(TASK DIRECTIONS) Copy the lines verbatim, beginning with the line that contains "removed | grey" and continuing through the end of the data, and only those lines.

(GIVEN INFORMATION)
*** Block opens ***

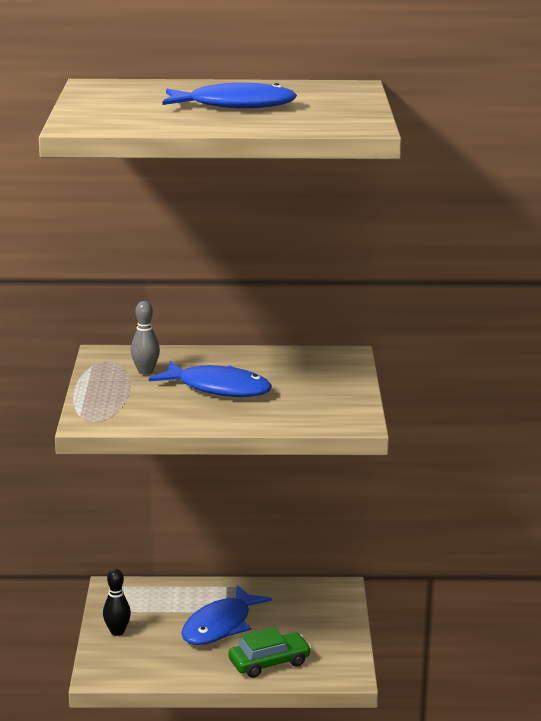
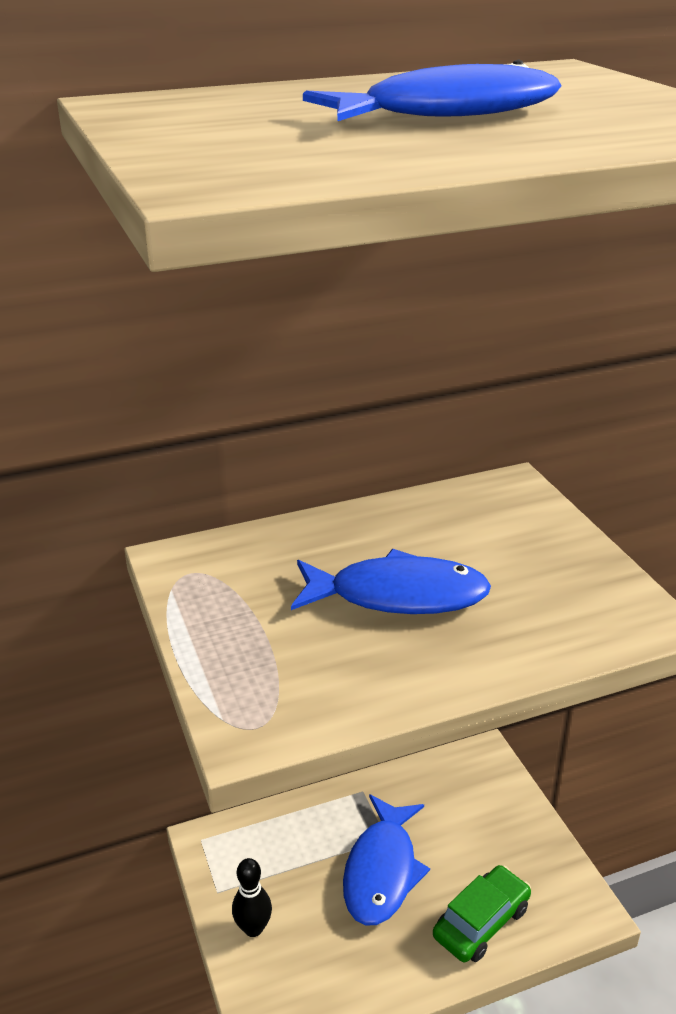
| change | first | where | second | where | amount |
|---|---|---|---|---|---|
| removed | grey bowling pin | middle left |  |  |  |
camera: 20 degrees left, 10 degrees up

*** Block closes ***

(RESPONSE TO THIS EXERCISE)
| removed | grey bowling pin | middle left |  |  |  |
camera: 20 degrees left, 10 degrees up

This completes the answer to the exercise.